**Task details:**
Using the records below, copy every line that holds the string "minus".

**Source information:**
..........
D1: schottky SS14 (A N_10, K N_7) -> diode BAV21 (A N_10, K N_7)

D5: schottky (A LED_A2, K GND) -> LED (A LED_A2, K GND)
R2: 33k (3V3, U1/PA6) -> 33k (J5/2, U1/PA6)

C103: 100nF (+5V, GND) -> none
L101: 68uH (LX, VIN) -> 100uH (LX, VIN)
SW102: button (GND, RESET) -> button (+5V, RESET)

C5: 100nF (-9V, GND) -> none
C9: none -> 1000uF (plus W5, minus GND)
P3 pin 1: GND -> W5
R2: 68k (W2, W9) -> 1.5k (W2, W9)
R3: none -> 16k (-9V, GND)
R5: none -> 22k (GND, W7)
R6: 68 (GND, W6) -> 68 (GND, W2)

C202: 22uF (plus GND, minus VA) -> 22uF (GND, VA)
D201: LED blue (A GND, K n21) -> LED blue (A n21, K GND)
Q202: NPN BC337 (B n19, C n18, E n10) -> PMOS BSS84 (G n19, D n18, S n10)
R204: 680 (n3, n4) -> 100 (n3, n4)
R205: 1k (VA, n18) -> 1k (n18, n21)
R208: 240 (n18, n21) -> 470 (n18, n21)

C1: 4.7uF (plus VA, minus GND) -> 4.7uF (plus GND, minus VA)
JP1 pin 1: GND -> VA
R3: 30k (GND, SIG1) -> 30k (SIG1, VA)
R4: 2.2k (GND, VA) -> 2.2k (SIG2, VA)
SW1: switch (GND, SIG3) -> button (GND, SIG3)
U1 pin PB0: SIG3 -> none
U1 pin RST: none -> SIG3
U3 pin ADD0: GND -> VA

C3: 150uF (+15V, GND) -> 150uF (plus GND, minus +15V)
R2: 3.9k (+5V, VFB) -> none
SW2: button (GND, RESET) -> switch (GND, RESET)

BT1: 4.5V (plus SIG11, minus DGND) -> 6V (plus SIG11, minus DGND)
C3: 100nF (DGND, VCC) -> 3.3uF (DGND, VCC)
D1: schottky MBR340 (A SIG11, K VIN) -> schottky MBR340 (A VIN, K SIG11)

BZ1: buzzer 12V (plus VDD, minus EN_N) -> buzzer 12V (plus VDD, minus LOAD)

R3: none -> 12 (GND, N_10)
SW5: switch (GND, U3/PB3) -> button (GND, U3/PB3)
..........
**Response to the task:**
C9: none -> 1000uF (plus W5, minus GND)
C202: 22uF (plus GND, minus VA) -> 22uF (GND, VA)
C1: 4.7uF (plus VA, minus GND) -> 4.7uF (plus GND, minus VA)
C3: 150uF (+15V, GND) -> 150uF (plus GND, minus +15V)
BT1: 4.5V (plus SIG11, minus DGND) -> 6V (plus SIG11, minus DGND)
BZ1: buzzer 12V (plus VDD, minus EN_N) -> buzzer 12V (plus VDD, minus LOAD)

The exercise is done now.